• **INFORMATION PROVIDED**:
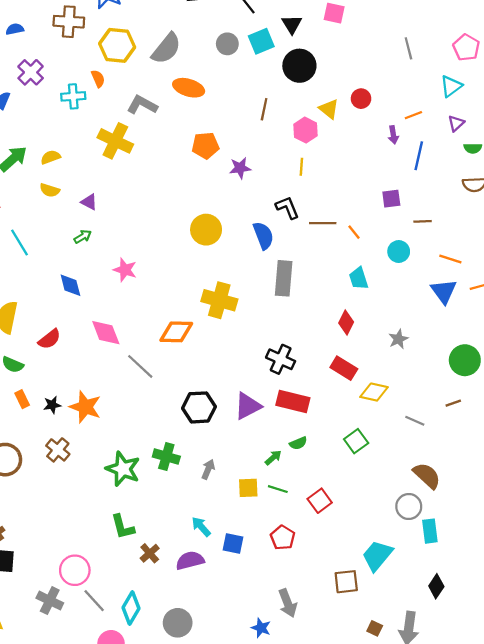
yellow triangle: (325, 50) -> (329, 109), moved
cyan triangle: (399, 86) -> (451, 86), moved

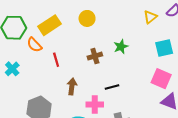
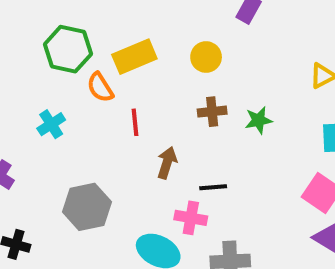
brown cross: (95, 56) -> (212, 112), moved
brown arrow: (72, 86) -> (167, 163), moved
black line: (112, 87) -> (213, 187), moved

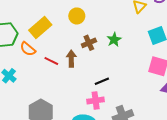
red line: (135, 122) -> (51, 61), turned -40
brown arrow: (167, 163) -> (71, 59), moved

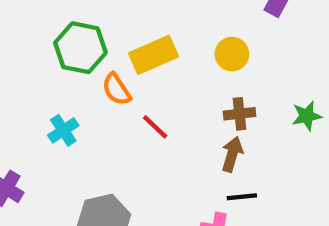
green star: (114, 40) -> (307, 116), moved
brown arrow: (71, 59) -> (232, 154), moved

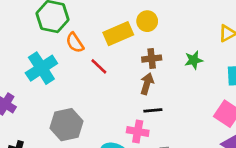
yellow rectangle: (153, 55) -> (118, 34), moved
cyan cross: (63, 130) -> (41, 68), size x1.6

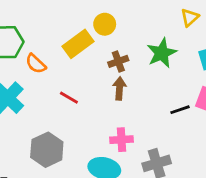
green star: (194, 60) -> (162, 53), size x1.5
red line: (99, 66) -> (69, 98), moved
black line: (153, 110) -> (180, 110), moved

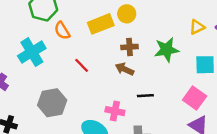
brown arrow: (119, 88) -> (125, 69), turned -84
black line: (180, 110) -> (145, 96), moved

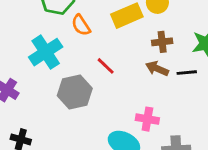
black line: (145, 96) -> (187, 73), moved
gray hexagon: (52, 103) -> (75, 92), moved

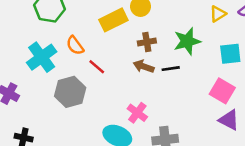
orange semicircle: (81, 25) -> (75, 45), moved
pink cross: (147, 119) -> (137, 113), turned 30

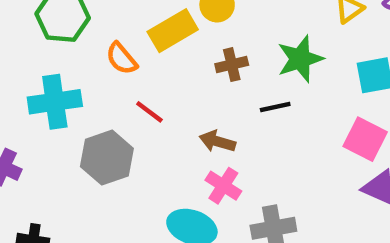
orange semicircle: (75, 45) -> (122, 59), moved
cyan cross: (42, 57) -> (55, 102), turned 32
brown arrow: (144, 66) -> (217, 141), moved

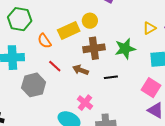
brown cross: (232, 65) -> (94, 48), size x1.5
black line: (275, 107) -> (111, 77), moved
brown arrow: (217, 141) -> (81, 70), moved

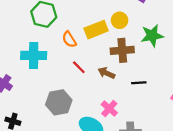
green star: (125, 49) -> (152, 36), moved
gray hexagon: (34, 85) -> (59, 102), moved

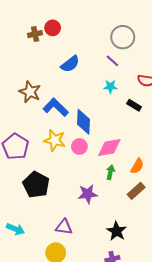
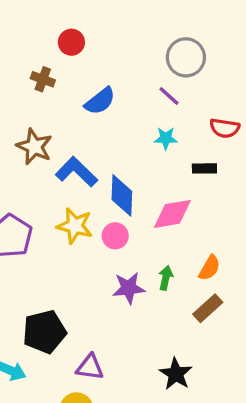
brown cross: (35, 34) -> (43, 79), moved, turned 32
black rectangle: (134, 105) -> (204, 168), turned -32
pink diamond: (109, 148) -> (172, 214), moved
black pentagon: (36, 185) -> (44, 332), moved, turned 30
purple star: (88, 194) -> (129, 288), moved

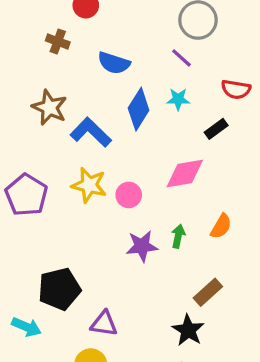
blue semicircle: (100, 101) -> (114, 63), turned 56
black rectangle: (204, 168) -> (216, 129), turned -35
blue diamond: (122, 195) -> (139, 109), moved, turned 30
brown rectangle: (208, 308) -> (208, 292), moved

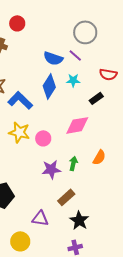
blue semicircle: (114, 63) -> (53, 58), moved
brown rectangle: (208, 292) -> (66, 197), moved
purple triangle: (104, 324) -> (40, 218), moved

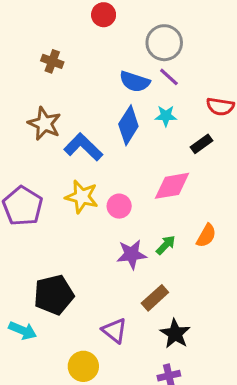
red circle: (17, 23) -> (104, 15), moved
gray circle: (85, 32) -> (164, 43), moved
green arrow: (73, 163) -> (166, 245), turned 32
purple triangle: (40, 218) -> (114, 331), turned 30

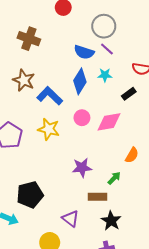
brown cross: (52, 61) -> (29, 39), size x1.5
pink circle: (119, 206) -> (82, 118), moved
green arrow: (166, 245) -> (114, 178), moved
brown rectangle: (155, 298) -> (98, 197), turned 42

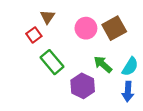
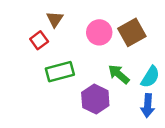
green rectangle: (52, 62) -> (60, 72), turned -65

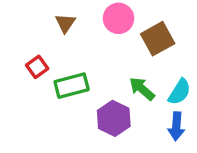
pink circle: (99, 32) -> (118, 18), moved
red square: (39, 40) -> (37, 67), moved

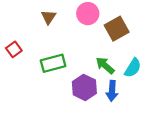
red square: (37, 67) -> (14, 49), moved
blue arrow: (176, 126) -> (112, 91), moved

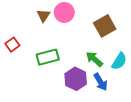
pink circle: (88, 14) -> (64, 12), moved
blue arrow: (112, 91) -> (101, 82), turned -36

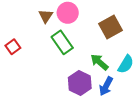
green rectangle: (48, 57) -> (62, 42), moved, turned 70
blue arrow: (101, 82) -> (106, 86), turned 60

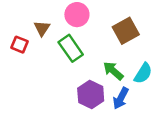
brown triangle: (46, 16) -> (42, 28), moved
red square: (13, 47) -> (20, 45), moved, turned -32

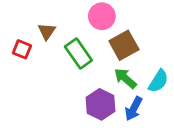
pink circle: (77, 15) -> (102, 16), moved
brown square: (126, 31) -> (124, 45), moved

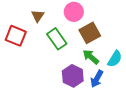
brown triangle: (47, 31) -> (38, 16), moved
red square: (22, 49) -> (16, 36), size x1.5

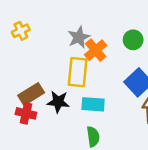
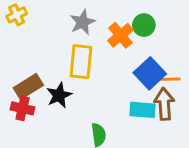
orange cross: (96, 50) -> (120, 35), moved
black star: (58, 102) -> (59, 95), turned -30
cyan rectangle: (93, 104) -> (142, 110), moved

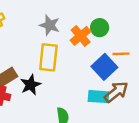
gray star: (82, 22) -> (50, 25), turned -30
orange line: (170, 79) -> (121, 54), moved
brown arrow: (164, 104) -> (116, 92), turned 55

• **WHAT IS REQUIRED**:
Please return the listing above exactly and leave every picture out.

• **THE ANSWER**:
yellow triangle: (325, 50) -> (329, 109), moved
cyan triangle: (399, 86) -> (451, 86), moved

brown cross: (95, 56) -> (212, 112), moved
brown arrow: (72, 86) -> (167, 163), moved
black line: (112, 87) -> (213, 187), moved

red line: (135, 122) -> (51, 61), turned -40
brown arrow: (167, 163) -> (71, 59), moved

green star: (114, 40) -> (307, 116), moved
brown arrow: (71, 59) -> (232, 154), moved

yellow rectangle: (153, 55) -> (118, 34), moved
cyan cross: (63, 130) -> (41, 68), size x1.6

green star: (194, 60) -> (162, 53), size x1.5
red line: (99, 66) -> (69, 98), moved
black line: (153, 110) -> (180, 110), moved

brown arrow: (119, 88) -> (125, 69), turned -84
black line: (180, 110) -> (145, 96), moved

black line: (145, 96) -> (187, 73), moved
gray hexagon: (52, 103) -> (75, 92), moved

orange semicircle: (81, 25) -> (75, 45), moved
pink cross: (147, 119) -> (137, 113), turned 30

orange semicircle: (75, 45) -> (122, 59), moved
cyan cross: (42, 57) -> (55, 102), turned 32
brown arrow: (144, 66) -> (217, 141), moved

brown cross: (232, 65) -> (94, 48), size x1.5
black line: (275, 107) -> (111, 77), moved
brown arrow: (217, 141) -> (81, 70), moved

green star: (125, 49) -> (152, 36), moved
gray hexagon: (34, 85) -> (59, 102), moved

brown cross: (35, 34) -> (43, 79), moved, turned 32
black rectangle: (134, 105) -> (204, 168), turned -32
pink diamond: (109, 148) -> (172, 214), moved
black pentagon: (36, 185) -> (44, 332), moved, turned 30
purple star: (88, 194) -> (129, 288), moved

blue semicircle: (100, 101) -> (114, 63), turned 56
black rectangle: (204, 168) -> (216, 129), turned -35
blue diamond: (122, 195) -> (139, 109), moved, turned 30
brown rectangle: (208, 308) -> (208, 292), moved

blue semicircle: (114, 63) -> (53, 58), moved
brown rectangle: (208, 292) -> (66, 197), moved
purple triangle: (104, 324) -> (40, 218), moved

red circle: (17, 23) -> (104, 15), moved
gray circle: (85, 32) -> (164, 43), moved
green arrow: (73, 163) -> (166, 245), turned 32
purple triangle: (40, 218) -> (114, 331), turned 30

brown cross: (52, 61) -> (29, 39), size x1.5
pink circle: (119, 206) -> (82, 118), moved
green arrow: (166, 245) -> (114, 178), moved
brown rectangle: (155, 298) -> (98, 197), turned 42

green rectangle: (52, 62) -> (60, 72), turned -65

pink circle: (99, 32) -> (118, 18), moved
red square: (39, 40) -> (37, 67), moved

red square: (37, 67) -> (14, 49), moved
blue arrow: (176, 126) -> (112, 91), moved

pink circle: (88, 14) -> (64, 12), moved
blue arrow: (112, 91) -> (101, 82), turned -36

green rectangle: (48, 57) -> (62, 42), moved, turned 70
blue arrow: (101, 82) -> (106, 86), turned 60

brown triangle: (46, 16) -> (42, 28), moved
red square: (13, 47) -> (20, 45), moved, turned -32

pink circle: (77, 15) -> (102, 16), moved
brown square: (126, 31) -> (124, 45), moved

brown triangle: (47, 31) -> (38, 16), moved
red square: (22, 49) -> (16, 36), size x1.5

orange cross: (96, 50) -> (120, 35), moved
black star: (58, 102) -> (59, 95), turned -30
cyan rectangle: (93, 104) -> (142, 110), moved

gray star: (82, 22) -> (50, 25), turned -30
orange line: (170, 79) -> (121, 54), moved
brown arrow: (164, 104) -> (116, 92), turned 55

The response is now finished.